§ **SUPPLIED DATA**:
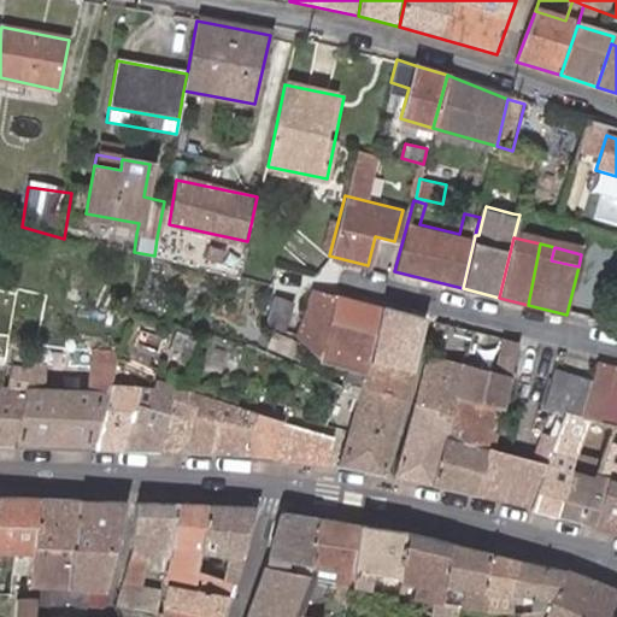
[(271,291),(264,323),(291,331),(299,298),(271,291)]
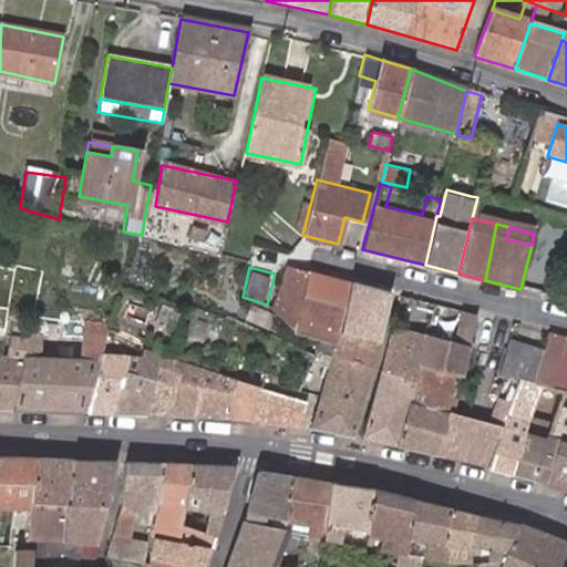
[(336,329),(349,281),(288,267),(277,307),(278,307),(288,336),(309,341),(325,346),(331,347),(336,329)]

--

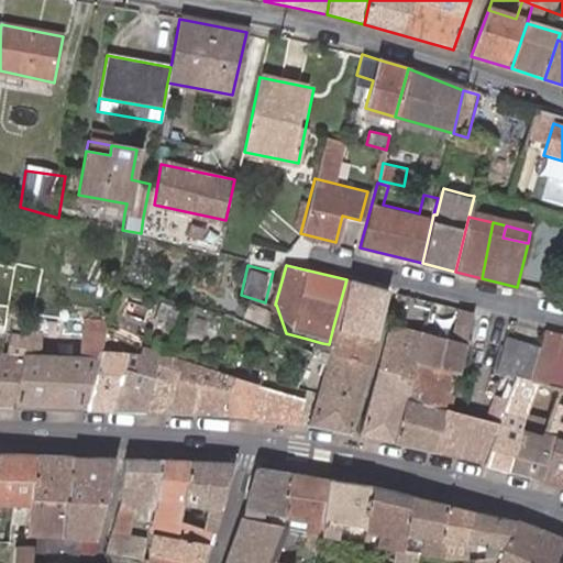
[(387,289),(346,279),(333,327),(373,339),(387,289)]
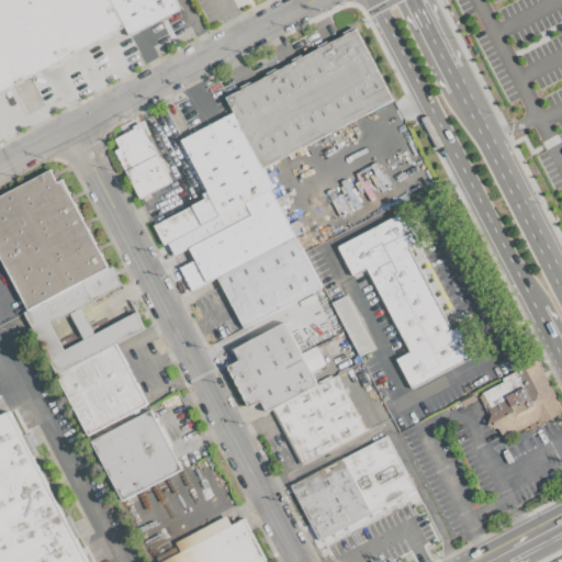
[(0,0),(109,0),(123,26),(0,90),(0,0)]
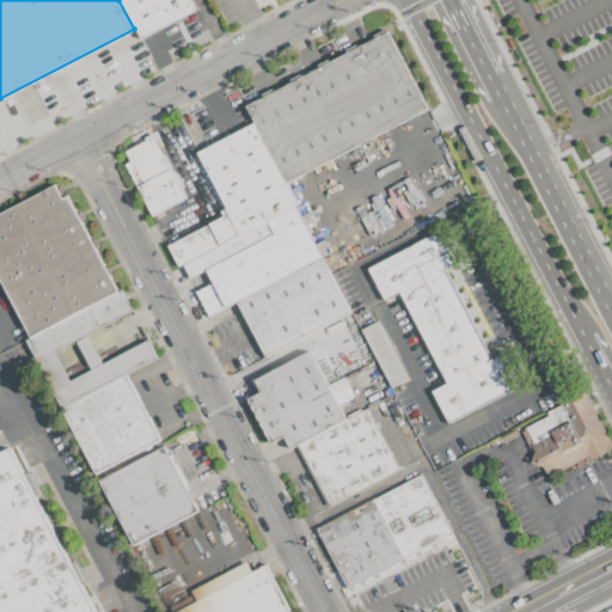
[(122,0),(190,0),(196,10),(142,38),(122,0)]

§ **AIM OF THE TASK**: Every line above from the one with "[(387,289),(346,279),(333,327),(373,339),(387,289)]" down to the one with "[(122,0),(190,0),(196,10),(142,38),(122,0)]" must be written out exactly, and no picture may appear.

§ **EXPECTED ANSWER**:
[(387,289),(346,279),(333,327),(373,339),(387,289)]
[(0,0),(109,0),(123,26),(0,90),(0,0)]
[(122,0),(190,0),(196,10),(142,38),(122,0)]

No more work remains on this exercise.